:: EXERCISE ::
Omit the pictures found among the records and print everything else exactly as it stands.

===== EXERCISE DATA

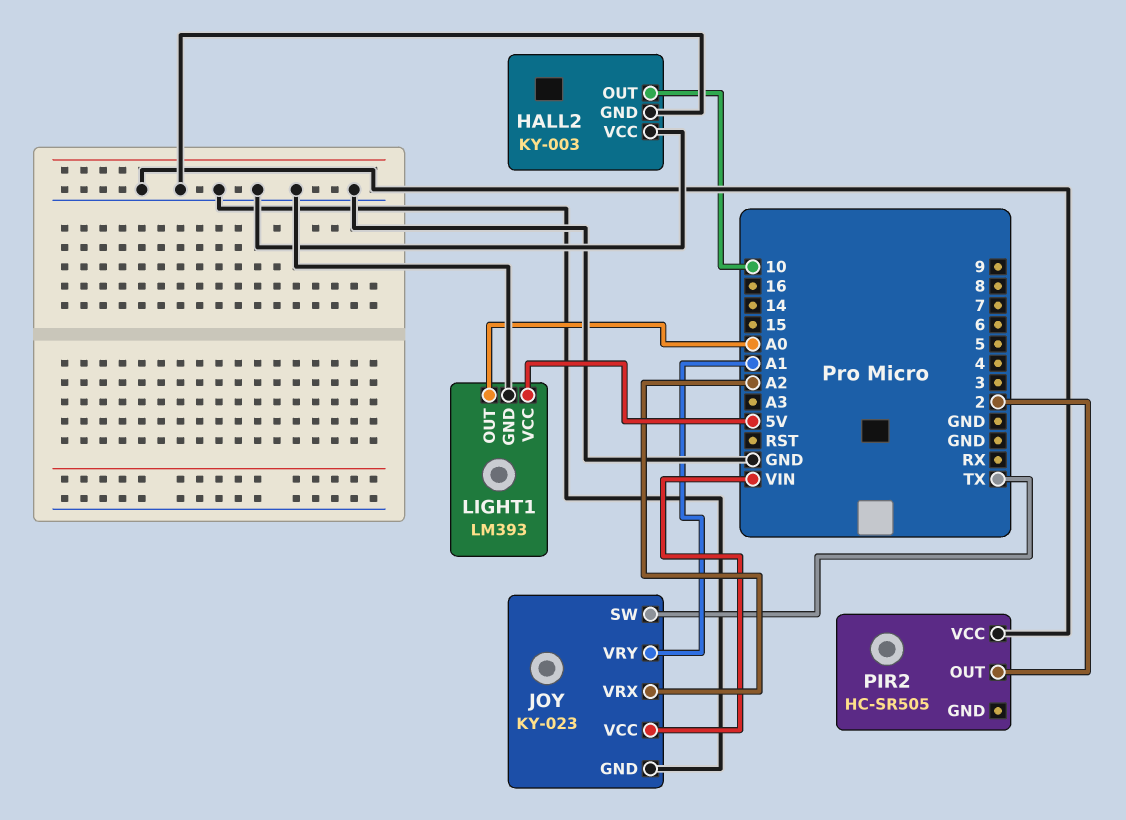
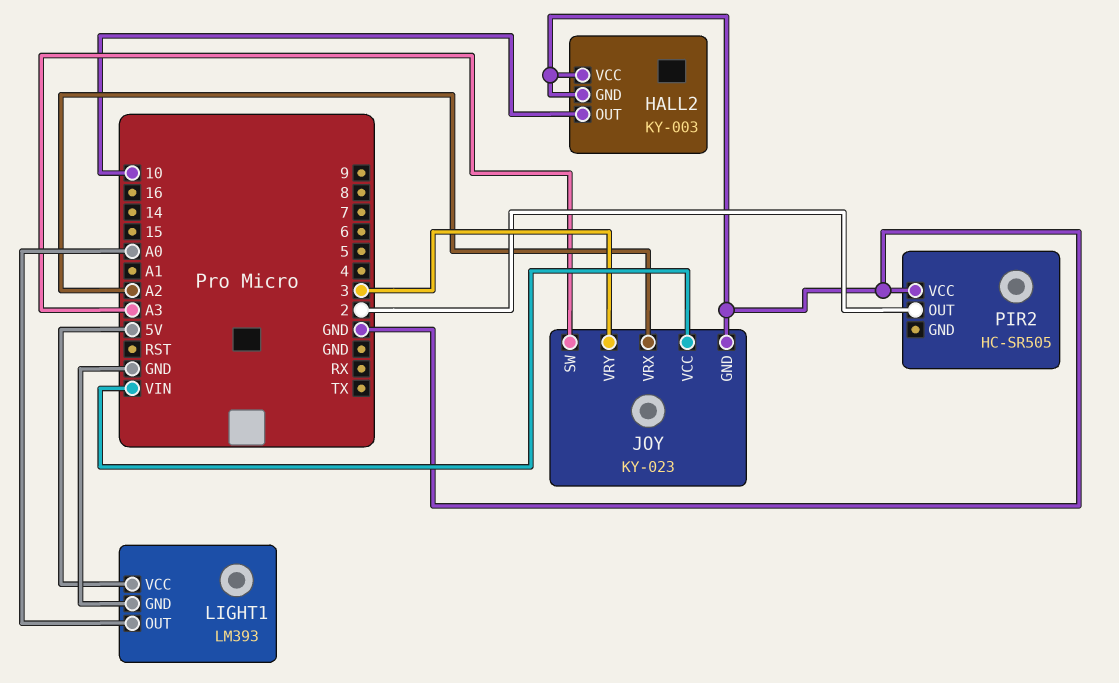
JOY pin SW: TX -> A3
JOY pin VRY: A1 -> 3

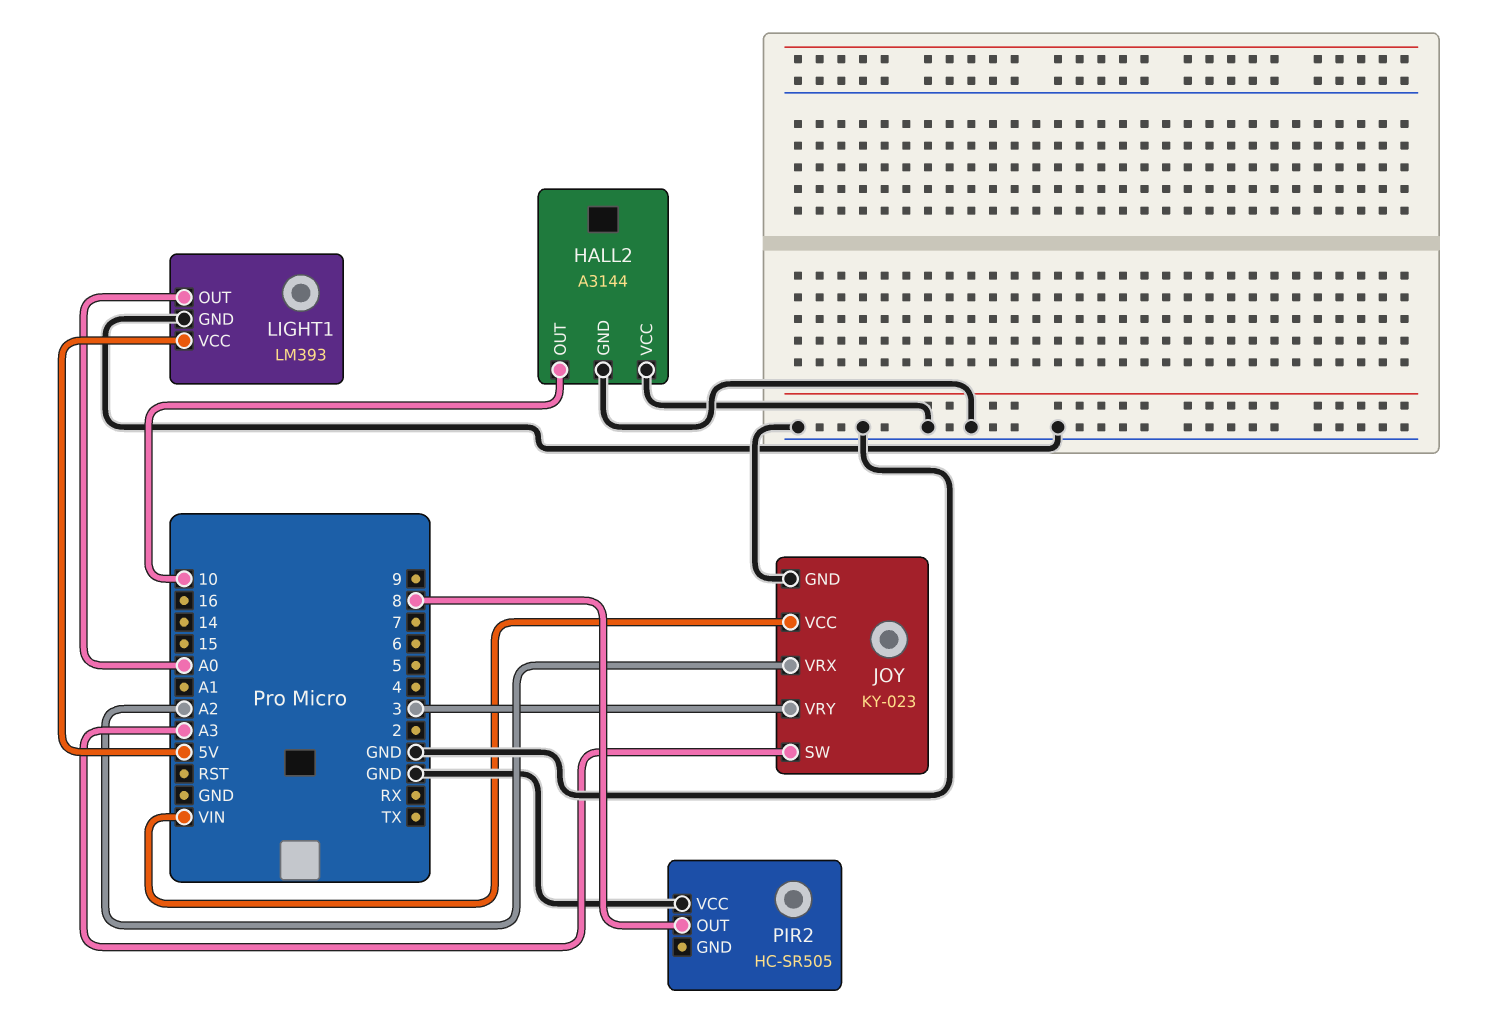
HALL2: KY-003 -> A3144
PIR2 pin OUT: 2 -> 8

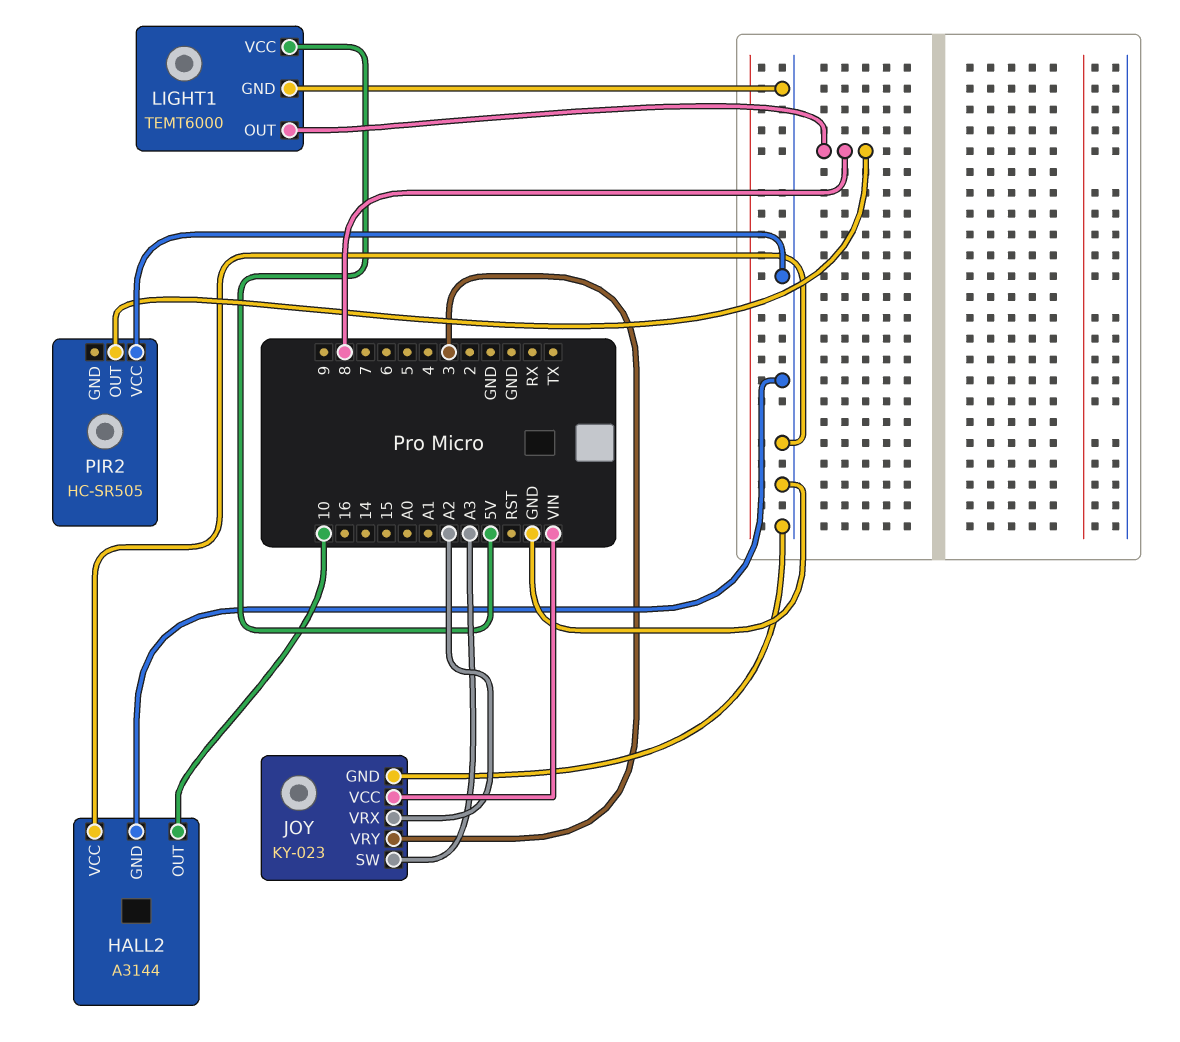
LIGHT1: LM393 -> TEMT6000
LIGHT1 pin OUT: A0 -> 8

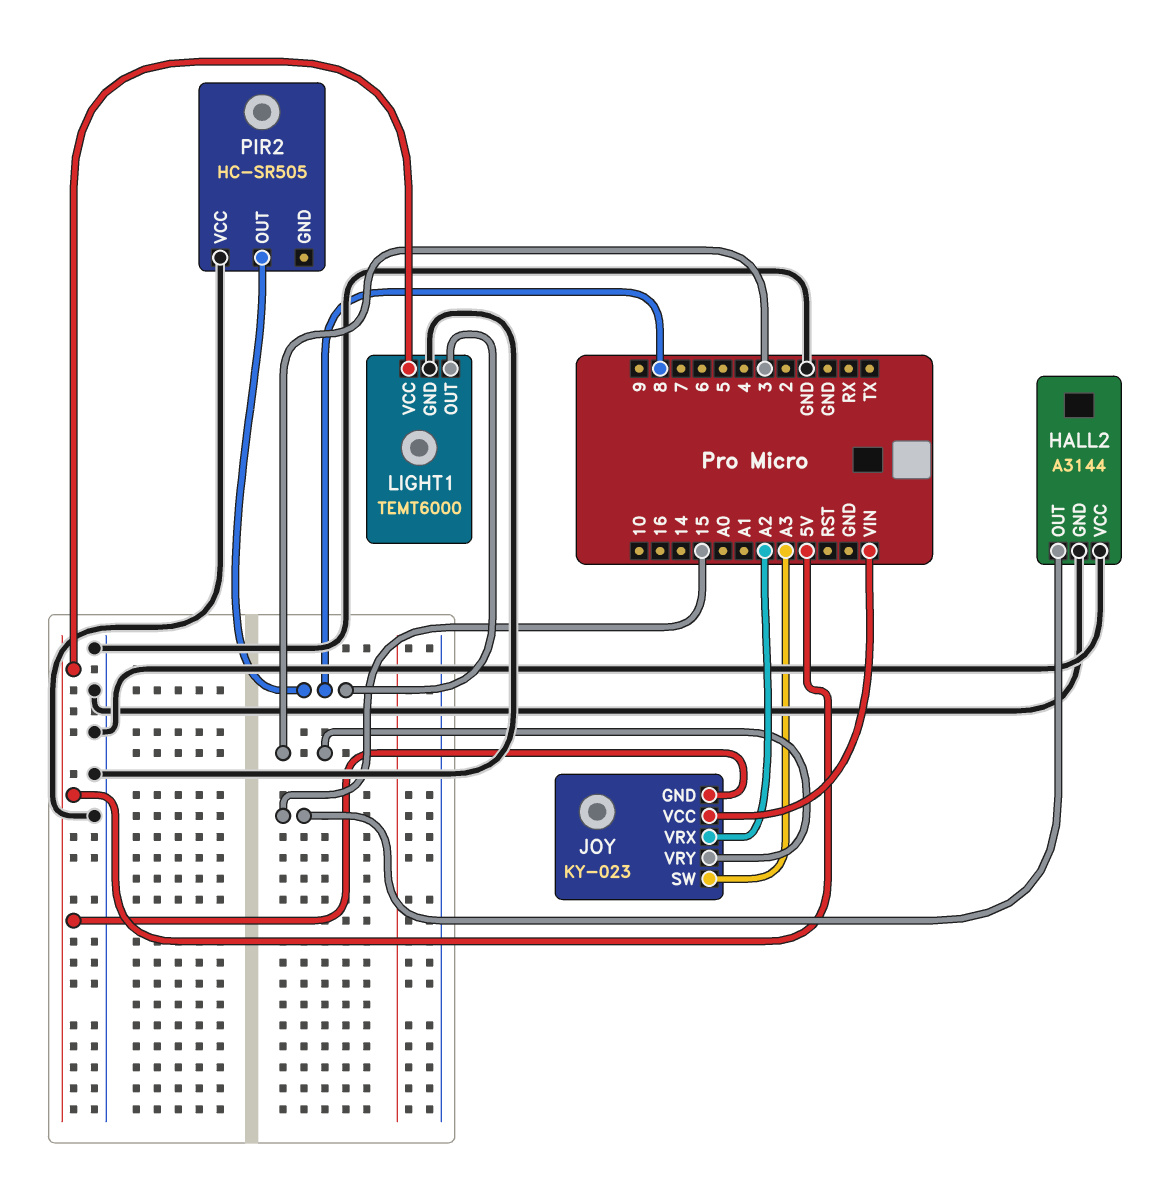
HALL2 pin OUT: 10 -> 15
JOY pin GND: GND -> 5V

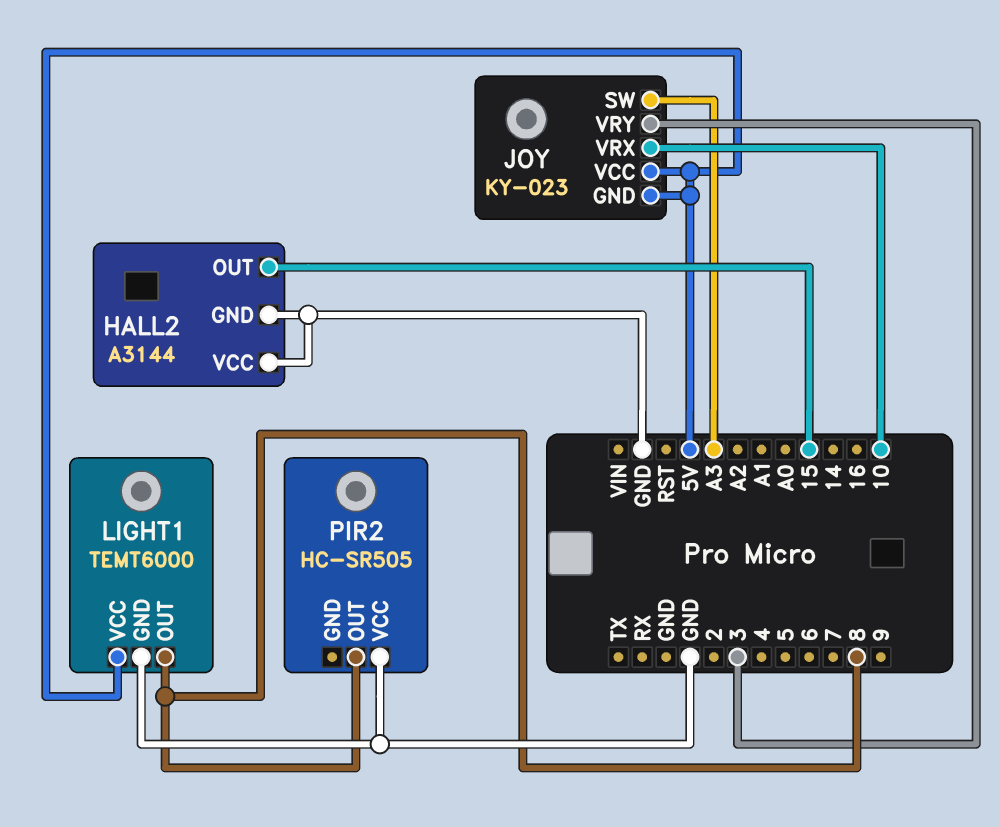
JOY pin VCC: VIN -> 5V
JOY pin VRX: A2 -> 10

==========

:: WORKED SOLUTION ::
JOY pin SW: TX -> A3
JOY pin VRY: A1 -> 3

HALL2: KY-003 -> A3144
PIR2 pin OUT: 2 -> 8

LIGHT1: LM393 -> TEMT6000
LIGHT1 pin OUT: A0 -> 8

HALL2 pin OUT: 10 -> 15
JOY pin GND: GND -> 5V

JOY pin VCC: VIN -> 5V
JOY pin VRX: A2 -> 10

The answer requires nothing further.